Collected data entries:
──────
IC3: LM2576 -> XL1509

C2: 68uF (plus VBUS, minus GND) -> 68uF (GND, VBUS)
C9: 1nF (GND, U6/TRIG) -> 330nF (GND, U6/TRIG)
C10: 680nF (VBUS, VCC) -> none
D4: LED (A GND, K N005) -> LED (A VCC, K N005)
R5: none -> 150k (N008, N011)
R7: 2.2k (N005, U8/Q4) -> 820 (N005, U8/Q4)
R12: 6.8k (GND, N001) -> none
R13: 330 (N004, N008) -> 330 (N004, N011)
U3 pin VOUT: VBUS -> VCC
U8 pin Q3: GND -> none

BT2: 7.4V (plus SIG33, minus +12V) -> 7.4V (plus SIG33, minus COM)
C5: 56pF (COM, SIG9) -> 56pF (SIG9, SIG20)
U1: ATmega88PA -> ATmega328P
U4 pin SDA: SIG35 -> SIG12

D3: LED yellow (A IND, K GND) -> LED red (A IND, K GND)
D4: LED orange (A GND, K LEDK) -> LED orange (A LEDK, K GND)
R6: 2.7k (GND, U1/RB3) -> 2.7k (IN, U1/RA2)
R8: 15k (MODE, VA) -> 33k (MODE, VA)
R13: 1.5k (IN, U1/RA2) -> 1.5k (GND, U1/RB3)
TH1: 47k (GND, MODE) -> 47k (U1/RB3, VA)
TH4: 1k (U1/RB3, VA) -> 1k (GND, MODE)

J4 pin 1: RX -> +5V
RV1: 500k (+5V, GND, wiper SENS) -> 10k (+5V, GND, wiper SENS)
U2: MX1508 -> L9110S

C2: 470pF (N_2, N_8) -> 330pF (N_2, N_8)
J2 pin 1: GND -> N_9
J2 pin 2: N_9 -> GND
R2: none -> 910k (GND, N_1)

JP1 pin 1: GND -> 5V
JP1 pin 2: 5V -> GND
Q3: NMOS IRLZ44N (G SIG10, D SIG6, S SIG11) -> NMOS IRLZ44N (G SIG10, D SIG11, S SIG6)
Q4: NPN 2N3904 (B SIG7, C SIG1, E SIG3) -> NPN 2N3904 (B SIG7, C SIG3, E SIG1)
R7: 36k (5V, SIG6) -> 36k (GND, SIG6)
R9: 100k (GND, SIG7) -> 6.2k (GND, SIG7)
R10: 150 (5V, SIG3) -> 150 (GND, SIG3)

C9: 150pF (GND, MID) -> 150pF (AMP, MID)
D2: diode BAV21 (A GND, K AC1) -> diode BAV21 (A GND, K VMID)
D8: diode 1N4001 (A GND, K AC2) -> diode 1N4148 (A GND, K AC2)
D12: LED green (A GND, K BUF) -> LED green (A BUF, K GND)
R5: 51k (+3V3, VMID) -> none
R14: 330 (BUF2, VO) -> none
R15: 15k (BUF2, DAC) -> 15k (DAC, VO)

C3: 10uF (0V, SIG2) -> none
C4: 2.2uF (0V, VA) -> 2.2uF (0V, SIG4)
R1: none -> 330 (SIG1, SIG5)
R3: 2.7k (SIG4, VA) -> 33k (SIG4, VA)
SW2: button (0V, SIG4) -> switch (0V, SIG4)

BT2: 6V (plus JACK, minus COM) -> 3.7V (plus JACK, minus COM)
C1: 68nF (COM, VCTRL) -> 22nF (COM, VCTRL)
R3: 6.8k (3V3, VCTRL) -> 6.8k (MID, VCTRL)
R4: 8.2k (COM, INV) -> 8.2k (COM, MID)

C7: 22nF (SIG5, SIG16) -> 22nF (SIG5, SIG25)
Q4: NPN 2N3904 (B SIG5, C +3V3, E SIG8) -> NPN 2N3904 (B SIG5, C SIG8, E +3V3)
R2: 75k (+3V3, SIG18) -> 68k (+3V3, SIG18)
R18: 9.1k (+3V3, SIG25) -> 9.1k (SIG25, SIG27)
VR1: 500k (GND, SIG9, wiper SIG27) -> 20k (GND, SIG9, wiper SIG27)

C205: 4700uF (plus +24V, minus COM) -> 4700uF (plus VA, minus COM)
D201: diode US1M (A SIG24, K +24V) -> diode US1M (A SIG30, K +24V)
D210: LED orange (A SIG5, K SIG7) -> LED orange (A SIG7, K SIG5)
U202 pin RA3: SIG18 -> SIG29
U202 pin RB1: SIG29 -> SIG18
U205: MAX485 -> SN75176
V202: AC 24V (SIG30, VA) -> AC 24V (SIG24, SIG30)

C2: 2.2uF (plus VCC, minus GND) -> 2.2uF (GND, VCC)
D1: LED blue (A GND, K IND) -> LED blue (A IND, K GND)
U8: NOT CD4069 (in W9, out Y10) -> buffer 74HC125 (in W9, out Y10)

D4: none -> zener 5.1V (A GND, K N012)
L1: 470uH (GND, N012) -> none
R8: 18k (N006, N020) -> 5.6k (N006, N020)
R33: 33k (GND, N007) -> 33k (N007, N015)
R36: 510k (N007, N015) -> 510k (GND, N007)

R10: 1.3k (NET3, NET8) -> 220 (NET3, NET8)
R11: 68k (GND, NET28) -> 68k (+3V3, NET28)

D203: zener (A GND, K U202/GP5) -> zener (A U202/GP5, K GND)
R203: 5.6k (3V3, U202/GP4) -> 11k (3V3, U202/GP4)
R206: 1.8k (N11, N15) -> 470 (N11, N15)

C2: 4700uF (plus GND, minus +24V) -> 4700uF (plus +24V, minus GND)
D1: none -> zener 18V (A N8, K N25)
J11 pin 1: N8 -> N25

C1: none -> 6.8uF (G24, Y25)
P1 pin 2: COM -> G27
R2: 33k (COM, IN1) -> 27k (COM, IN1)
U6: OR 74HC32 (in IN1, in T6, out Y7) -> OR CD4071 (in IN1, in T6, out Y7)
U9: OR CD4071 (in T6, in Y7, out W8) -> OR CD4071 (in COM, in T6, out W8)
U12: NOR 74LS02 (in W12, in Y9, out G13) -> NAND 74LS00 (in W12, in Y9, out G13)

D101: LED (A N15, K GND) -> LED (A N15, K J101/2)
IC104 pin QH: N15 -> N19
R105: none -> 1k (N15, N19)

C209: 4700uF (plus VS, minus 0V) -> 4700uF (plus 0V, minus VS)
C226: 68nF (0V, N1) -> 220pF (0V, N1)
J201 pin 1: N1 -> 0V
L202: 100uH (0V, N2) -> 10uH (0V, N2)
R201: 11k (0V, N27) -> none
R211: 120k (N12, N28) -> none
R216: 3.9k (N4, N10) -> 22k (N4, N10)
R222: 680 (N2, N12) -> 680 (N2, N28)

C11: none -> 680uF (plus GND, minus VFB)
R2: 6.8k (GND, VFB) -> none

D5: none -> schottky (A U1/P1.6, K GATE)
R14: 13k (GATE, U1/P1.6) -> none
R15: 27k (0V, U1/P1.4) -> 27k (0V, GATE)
──────
## ASSIGNMENT:
Nothing but the lines from the one containing "R206: 1.8k (N11, N15) -> 470 (N11, N15)" to the end of the records above should appear, each copied exactly.

## RESPONSE:
R206: 1.8k (N11, N15) -> 470 (N11, N15)

C2: 4700uF (plus GND, minus +24V) -> 4700uF (plus +24V, minus GND)
D1: none -> zener 18V (A N8, K N25)
J11 pin 1: N8 -> N25

C1: none -> 6.8uF (G24, Y25)
P1 pin 2: COM -> G27
R2: 33k (COM, IN1) -> 27k (COM, IN1)
U6: OR 74HC32 (in IN1, in T6, out Y7) -> OR CD4071 (in IN1, in T6, out Y7)
U9: OR CD4071 (in T6, in Y7, out W8) -> OR CD4071 (in COM, in T6, out W8)
U12: NOR 74LS02 (in W12, in Y9, out G13) -> NAND 74LS00 (in W12, in Y9, out G13)

D101: LED (A N15, K GND) -> LED (A N15, K J101/2)
IC104 pin QH: N15 -> N19
R105: none -> 1k (N15, N19)

C209: 4700uF (plus VS, minus 0V) -> 4700uF (plus 0V, minus VS)
C226: 68nF (0V, N1) -> 220pF (0V, N1)
J201 pin 1: N1 -> 0V
L202: 100uH (0V, N2) -> 10uH (0V, N2)
R201: 11k (0V, N27) -> none
R211: 120k (N12, N28) -> none
R216: 3.9k (N4, N10) -> 22k (N4, N10)
R222: 680 (N2, N12) -> 680 (N2, N28)

C11: none -> 680uF (plus GND, minus VFB)
R2: 6.8k (GND, VFB) -> none

D5: none -> schottky (A U1/P1.6, K GATE)
R14: 13k (GATE, U1/P1.6) -> none
R15: 27k (0V, U1/P1.4) -> 27k (0V, GATE)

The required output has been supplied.